:: WHAT YOU WILL DO ::
What you need to produce is the complete listing, repeated exactly.

:: EXTRACTED INFORMATION ::
------------------------------
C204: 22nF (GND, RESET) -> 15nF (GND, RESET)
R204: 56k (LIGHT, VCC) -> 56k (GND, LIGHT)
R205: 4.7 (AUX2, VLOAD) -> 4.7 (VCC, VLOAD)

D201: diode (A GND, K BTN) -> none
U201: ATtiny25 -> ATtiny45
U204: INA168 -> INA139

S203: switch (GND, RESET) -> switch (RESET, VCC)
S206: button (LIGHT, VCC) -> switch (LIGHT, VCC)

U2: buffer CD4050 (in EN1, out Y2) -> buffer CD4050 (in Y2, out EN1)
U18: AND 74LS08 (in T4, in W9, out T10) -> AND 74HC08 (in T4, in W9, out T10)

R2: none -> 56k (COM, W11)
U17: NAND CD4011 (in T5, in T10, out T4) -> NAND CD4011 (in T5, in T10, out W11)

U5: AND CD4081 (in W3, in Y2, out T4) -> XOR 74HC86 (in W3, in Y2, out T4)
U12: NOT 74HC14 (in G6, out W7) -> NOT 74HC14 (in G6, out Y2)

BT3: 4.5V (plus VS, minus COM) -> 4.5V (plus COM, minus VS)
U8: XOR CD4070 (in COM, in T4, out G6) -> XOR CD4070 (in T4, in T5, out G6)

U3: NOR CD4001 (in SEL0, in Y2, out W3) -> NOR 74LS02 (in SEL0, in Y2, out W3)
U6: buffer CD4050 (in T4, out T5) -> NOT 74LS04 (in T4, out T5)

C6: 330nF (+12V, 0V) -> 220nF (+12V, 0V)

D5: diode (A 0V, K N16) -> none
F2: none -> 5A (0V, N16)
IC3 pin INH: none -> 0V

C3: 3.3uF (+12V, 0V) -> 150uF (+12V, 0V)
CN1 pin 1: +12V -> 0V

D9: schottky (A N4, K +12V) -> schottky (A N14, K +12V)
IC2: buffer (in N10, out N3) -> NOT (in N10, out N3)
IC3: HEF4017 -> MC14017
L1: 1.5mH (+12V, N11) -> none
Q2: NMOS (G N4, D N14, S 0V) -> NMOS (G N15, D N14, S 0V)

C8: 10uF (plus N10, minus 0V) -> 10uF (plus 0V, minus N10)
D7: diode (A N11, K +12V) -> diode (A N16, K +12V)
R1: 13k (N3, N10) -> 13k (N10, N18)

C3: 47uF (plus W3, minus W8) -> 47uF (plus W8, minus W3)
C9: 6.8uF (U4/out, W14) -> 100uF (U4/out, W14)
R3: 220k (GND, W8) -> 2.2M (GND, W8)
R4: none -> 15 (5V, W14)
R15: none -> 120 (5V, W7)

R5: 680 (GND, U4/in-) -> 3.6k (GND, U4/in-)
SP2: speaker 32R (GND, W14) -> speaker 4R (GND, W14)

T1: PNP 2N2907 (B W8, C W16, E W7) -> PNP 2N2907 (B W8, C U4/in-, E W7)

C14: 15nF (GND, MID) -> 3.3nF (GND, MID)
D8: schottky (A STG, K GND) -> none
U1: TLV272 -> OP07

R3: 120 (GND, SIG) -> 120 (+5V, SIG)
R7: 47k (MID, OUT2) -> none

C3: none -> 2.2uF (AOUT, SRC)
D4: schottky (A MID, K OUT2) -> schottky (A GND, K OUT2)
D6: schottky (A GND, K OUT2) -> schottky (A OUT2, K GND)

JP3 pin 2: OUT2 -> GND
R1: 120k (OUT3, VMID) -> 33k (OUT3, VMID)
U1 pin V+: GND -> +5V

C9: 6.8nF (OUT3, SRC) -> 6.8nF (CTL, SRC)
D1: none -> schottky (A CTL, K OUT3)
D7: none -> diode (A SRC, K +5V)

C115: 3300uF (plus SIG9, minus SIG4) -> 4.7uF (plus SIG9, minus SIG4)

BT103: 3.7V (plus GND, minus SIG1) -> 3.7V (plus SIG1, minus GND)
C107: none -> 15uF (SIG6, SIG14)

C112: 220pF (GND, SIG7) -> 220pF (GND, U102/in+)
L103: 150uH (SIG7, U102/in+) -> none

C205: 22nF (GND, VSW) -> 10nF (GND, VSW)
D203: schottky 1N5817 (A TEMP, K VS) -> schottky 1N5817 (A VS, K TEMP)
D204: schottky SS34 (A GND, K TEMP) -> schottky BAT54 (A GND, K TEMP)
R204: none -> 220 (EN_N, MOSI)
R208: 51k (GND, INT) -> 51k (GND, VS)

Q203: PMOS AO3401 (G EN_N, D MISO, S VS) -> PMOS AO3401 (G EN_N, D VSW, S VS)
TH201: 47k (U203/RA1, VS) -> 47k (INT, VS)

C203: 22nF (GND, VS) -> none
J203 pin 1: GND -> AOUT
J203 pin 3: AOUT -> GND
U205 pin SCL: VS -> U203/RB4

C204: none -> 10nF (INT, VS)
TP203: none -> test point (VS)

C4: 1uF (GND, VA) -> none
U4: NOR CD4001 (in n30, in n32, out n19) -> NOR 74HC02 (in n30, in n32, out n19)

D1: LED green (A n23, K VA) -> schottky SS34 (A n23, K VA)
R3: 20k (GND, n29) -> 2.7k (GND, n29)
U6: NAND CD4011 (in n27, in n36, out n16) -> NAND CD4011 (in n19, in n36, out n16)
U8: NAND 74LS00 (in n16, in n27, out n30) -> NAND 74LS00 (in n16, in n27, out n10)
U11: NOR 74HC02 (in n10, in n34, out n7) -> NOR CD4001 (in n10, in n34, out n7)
------------------------------
:: TASK RESPONSE ::
C204: 22nF (GND, RESET) -> 15nF (GND, RESET)
R204: 56k (LIGHT, VCC) -> 56k (GND, LIGHT)
R205: 4.7 (AUX2, VLOAD) -> 4.7 (VCC, VLOAD)

D201: diode (A GND, K BTN) -> none
U201: ATtiny25 -> ATtiny45
U204: INA168 -> INA139

S203: switch (GND, RESET) -> switch (RESET, VCC)
S206: button (LIGHT, VCC) -> switch (LIGHT, VCC)

U2: buffer CD4050 (in EN1, out Y2) -> buffer CD4050 (in Y2, out EN1)
U18: AND 74LS08 (in T4, in W9, out T10) -> AND 74HC08 (in T4, in W9, out T10)

R2: none -> 56k (COM, W11)
U17: NAND CD4011 (in T5, in T10, out T4) -> NAND CD4011 (in T5, in T10, out W11)

U5: AND CD4081 (in W3, in Y2, out T4) -> XOR 74HC86 (in W3, in Y2, out T4)
U12: NOT 74HC14 (in G6, out W7) -> NOT 74HC14 (in G6, out Y2)

BT3: 4.5V (plus VS, minus COM) -> 4.5V (plus COM, minus VS)
U8: XOR CD4070 (in COM, in T4, out G6) -> XOR CD4070 (in T4, in T5, out G6)

U3: NOR CD4001 (in SEL0, in Y2, out W3) -> NOR 74LS02 (in SEL0, in Y2, out W3)
U6: buffer CD4050 (in T4, out T5) -> NOT 74LS04 (in T4, out T5)

C6: 330nF (+12V, 0V) -> 220nF (+12V, 0V)

D5: diode (A 0V, K N16) -> none
F2: none -> 5A (0V, N16)
IC3 pin INH: none -> 0V

C3: 3.3uF (+12V, 0V) -> 150uF (+12V, 0V)
CN1 pin 1: +12V -> 0V

D9: schottky (A N4, K +12V) -> schottky (A N14, K +12V)
IC2: buffer (in N10, out N3) -> NOT (in N10, out N3)
IC3: HEF4017 -> MC14017
L1: 1.5mH (+12V, N11) -> none
Q2: NMOS (G N4, D N14, S 0V) -> NMOS (G N15, D N14, S 0V)

C8: 10uF (plus N10, minus 0V) -> 10uF (plus 0V, minus N10)
D7: diode (A N11, K +12V) -> diode (A N16, K +12V)
R1: 13k (N3, N10) -> 13k (N10, N18)

C3: 47uF (plus W3, minus W8) -> 47uF (plus W8, minus W3)
C9: 6.8uF (U4/out, W14) -> 100uF (U4/out, W14)
R3: 220k (GND, W8) -> 2.2M (GND, W8)
R4: none -> 15 (5V, W14)
R15: none -> 120 (5V, W7)

R5: 680 (GND, U4/in-) -> 3.6k (GND, U4/in-)
SP2: speaker 32R (GND, W14) -> speaker 4R (GND, W14)

T1: PNP 2N2907 (B W8, C W16, E W7) -> PNP 2N2907 (B W8, C U4/in-, E W7)

C14: 15nF (GND, MID) -> 3.3nF (GND, MID)
D8: schottky (A STG, K GND) -> none
U1: TLV272 -> OP07

R3: 120 (GND, SIG) -> 120 (+5V, SIG)
R7: 47k (MID, OUT2) -> none

C3: none -> 2.2uF (AOUT, SRC)
D4: schottky (A MID, K OUT2) -> schottky (A GND, K OUT2)
D6: schottky (A GND, K OUT2) -> schottky (A OUT2, K GND)

JP3 pin 2: OUT2 -> GND
R1: 120k (OUT3, VMID) -> 33k (OUT3, VMID)
U1 pin V+: GND -> +5V

C9: 6.8nF (OUT3, SRC) -> 6.8nF (CTL, SRC)
D1: none -> schottky (A CTL, K OUT3)
D7: none -> diode (A SRC, K +5V)

C115: 3300uF (plus SIG9, minus SIG4) -> 4.7uF (plus SIG9, minus SIG4)

BT103: 3.7V (plus GND, minus SIG1) -> 3.7V (plus SIG1, minus GND)
C107: none -> 15uF (SIG6, SIG14)

C112: 220pF (GND, SIG7) -> 220pF (GND, U102/in+)
L103: 150uH (SIG7, U102/in+) -> none

C205: 22nF (GND, VSW) -> 10nF (GND, VSW)
D203: schottky 1N5817 (A TEMP, K VS) -> schottky 1N5817 (A VS, K TEMP)
D204: schottky SS34 (A GND, K TEMP) -> schottky BAT54 (A GND, K TEMP)
R204: none -> 220 (EN_N, MOSI)
R208: 51k (GND, INT) -> 51k (GND, VS)

Q203: PMOS AO3401 (G EN_N, D MISO, S VS) -> PMOS AO3401 (G EN_N, D VSW, S VS)
TH201: 47k (U203/RA1, VS) -> 47k (INT, VS)

C203: 22nF (GND, VS) -> none
J203 pin 1: GND -> AOUT
J203 pin 3: AOUT -> GND
U205 pin SCL: VS -> U203/RB4

C204: none -> 10nF (INT, VS)
TP203: none -> test point (VS)

C4: 1uF (GND, VA) -> none
U4: NOR CD4001 (in n30, in n32, out n19) -> NOR 74HC02 (in n30, in n32, out n19)

D1: LED green (A n23, K VA) -> schottky SS34 (A n23, K VA)
R3: 20k (GND, n29) -> 2.7k (GND, n29)
U6: NAND CD4011 (in n27, in n36, out n16) -> NAND CD4011 (in n19, in n36, out n16)
U8: NAND 74LS00 (in n16, in n27, out n30) -> NAND 74LS00 (in n16, in n27, out n10)
U11: NOR 74HC02 (in n10, in n34, out n7) -> NOR CD4001 (in n10, in n34, out n7)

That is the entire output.